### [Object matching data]
>>>

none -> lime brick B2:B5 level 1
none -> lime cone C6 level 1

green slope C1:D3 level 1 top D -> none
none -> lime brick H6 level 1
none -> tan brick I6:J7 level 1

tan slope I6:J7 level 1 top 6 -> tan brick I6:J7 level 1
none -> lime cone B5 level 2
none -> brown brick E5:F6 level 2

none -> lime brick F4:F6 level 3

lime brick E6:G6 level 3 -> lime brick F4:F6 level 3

<<<
>>>

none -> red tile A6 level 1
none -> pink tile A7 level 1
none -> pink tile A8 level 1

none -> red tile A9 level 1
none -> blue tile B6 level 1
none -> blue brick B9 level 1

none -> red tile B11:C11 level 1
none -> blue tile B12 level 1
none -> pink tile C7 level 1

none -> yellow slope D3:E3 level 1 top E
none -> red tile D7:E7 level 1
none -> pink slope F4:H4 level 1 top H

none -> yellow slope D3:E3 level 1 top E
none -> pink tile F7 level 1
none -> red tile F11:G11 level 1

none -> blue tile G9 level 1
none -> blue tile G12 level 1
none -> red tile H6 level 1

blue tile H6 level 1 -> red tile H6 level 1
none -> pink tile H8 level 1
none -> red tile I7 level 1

<<<

### [TASK DETAILS]
Within the records above, find every line containing "brick" and report only how many there are.

### [COMPLETED EXERCISE]
8